* WHAT YOU HAVE TO DO
The lines to extract run from the first line of the material below to the line containing "lime brick C8", both included; leave the pictures behind.

* INPUT MATERIAL
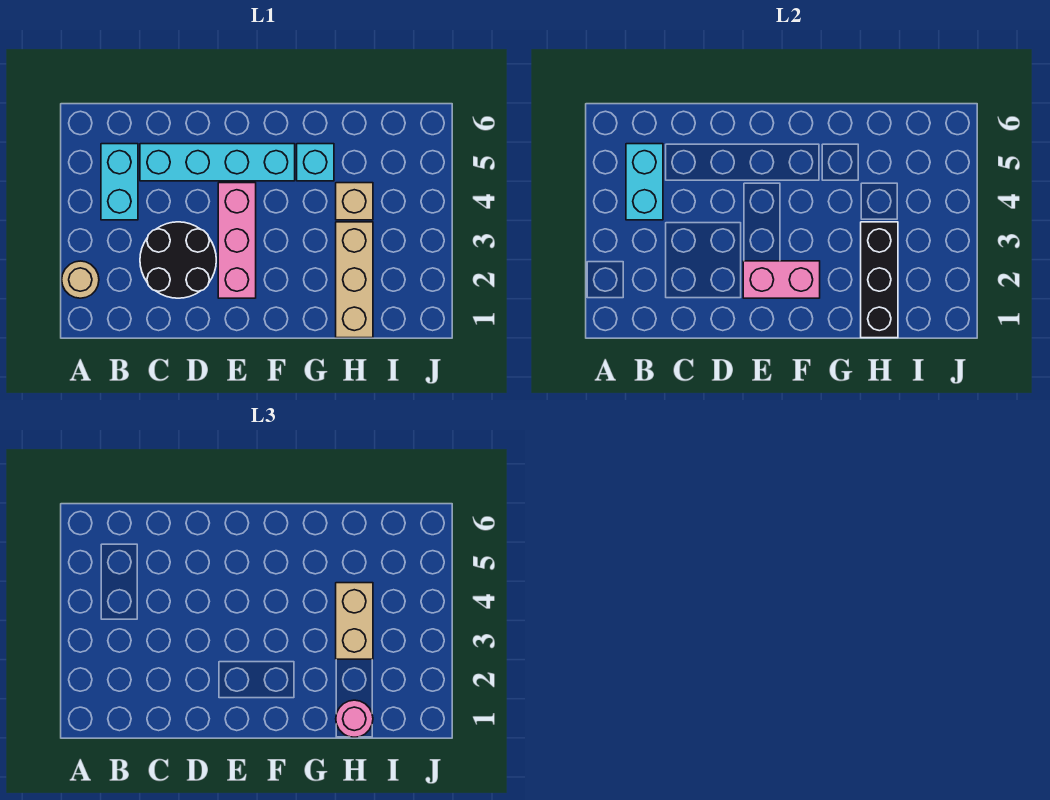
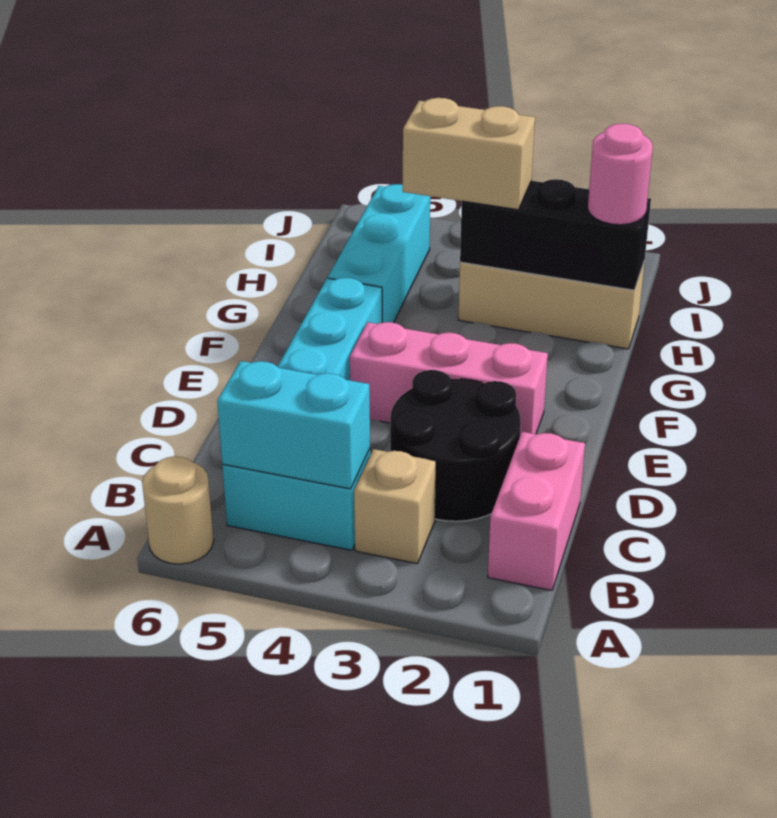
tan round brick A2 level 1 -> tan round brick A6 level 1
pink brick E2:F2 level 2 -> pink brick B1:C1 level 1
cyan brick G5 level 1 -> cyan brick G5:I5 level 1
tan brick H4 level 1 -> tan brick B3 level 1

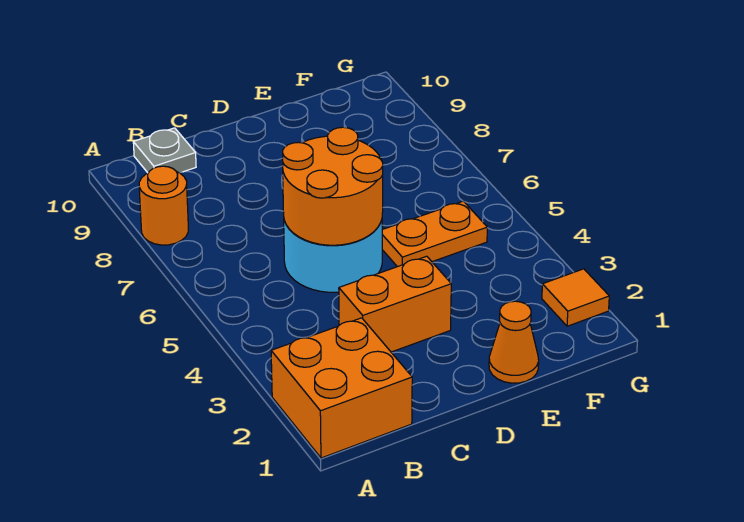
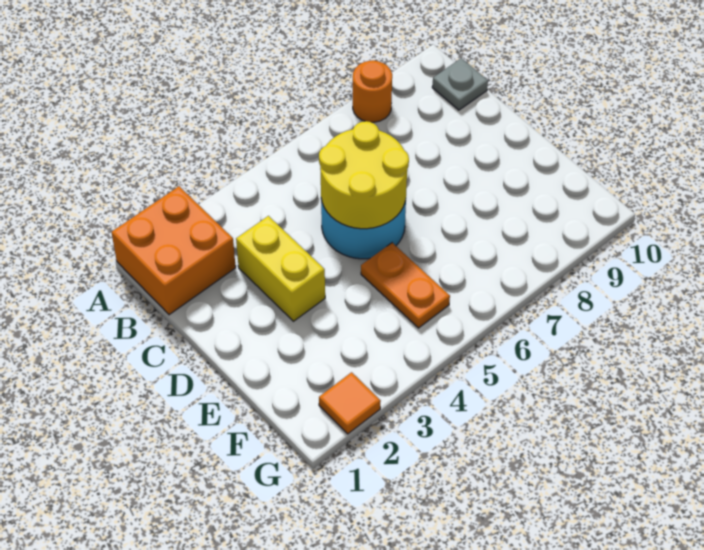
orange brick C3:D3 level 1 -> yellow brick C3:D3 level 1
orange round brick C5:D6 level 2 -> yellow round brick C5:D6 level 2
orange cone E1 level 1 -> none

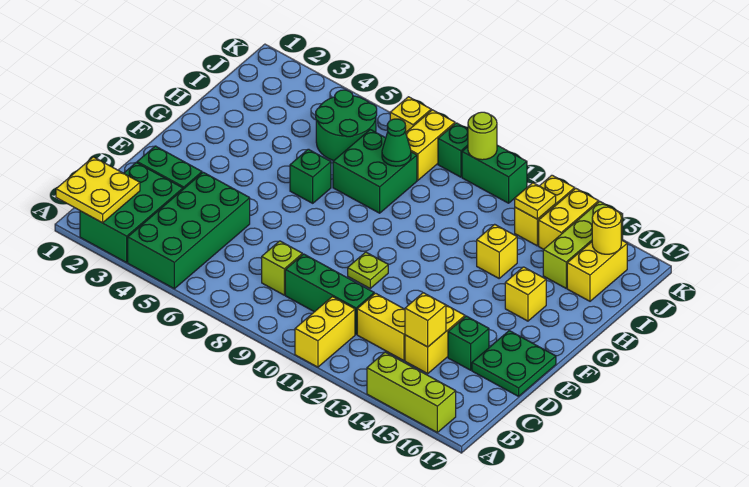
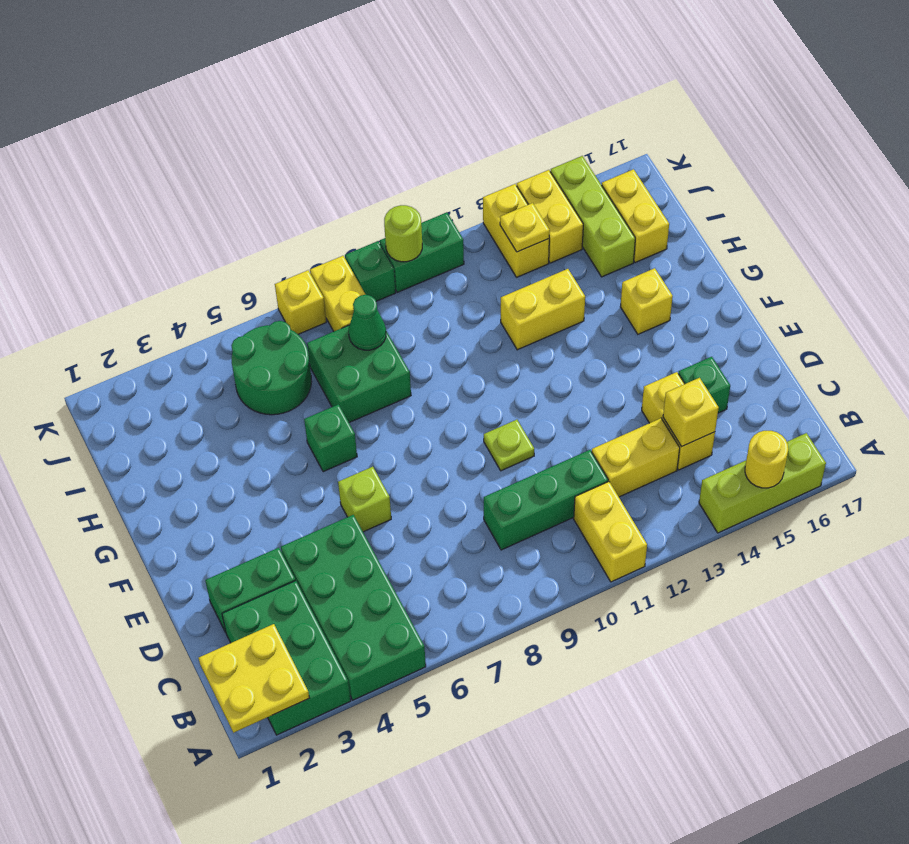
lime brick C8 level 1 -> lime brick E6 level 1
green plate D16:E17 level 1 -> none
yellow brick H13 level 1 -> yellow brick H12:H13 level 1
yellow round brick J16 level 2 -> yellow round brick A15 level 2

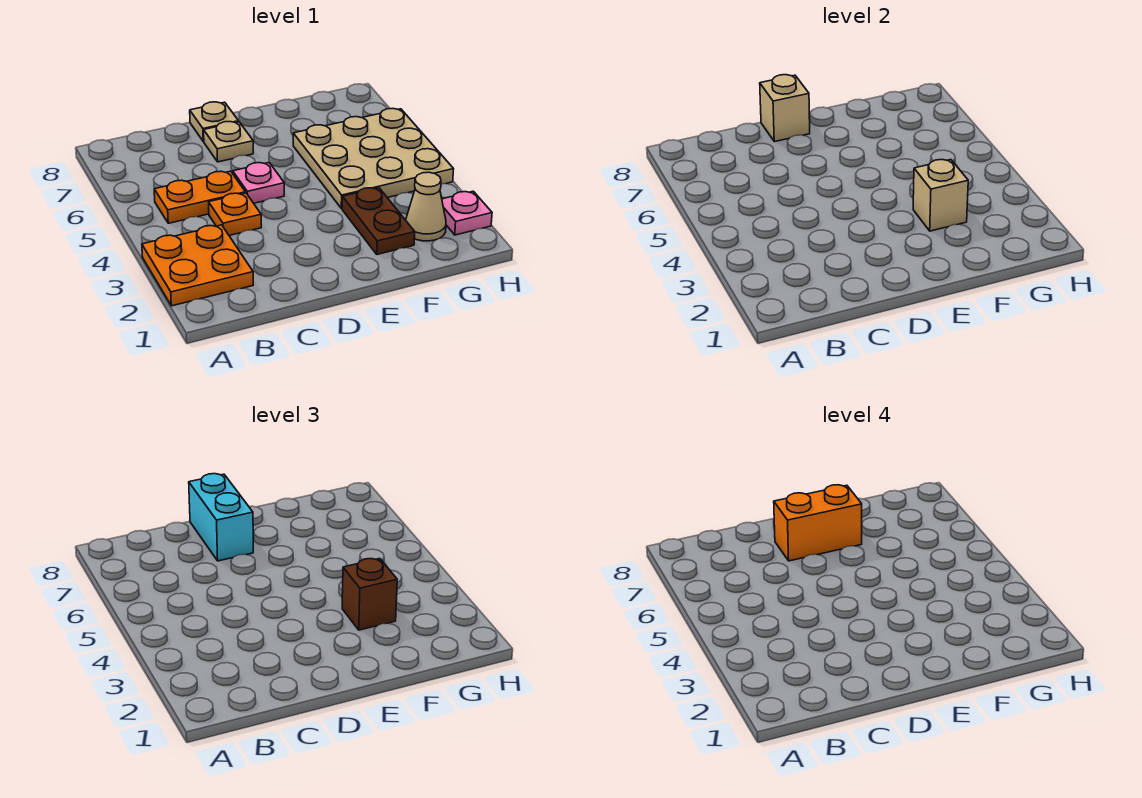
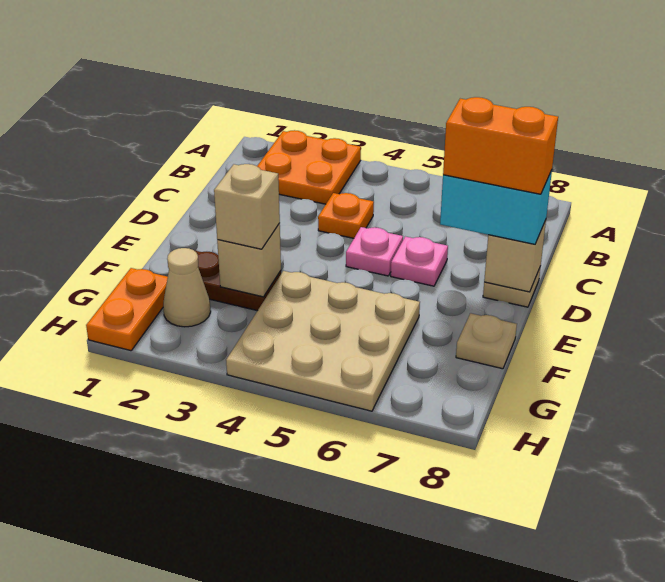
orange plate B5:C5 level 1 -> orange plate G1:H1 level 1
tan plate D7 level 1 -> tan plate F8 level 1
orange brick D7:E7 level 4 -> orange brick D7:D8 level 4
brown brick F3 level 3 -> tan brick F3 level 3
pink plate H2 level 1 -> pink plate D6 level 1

* EXERCISE RESULT
tan round brick A2 level 1 -> tan round brick A6 level 1
pink brick E2:F2 level 2 -> pink brick B1:C1 level 1
cyan brick G5 level 1 -> cyan brick G5:I5 level 1
tan brick H4 level 1 -> tan brick B3 level 1

orange brick C3:D3 level 1 -> yellow brick C3:D3 level 1
orange round brick C5:D6 level 2 -> yellow round brick C5:D6 level 2
orange cone E1 level 1 -> none

lime brick C8 level 1 -> lime brick E6 level 1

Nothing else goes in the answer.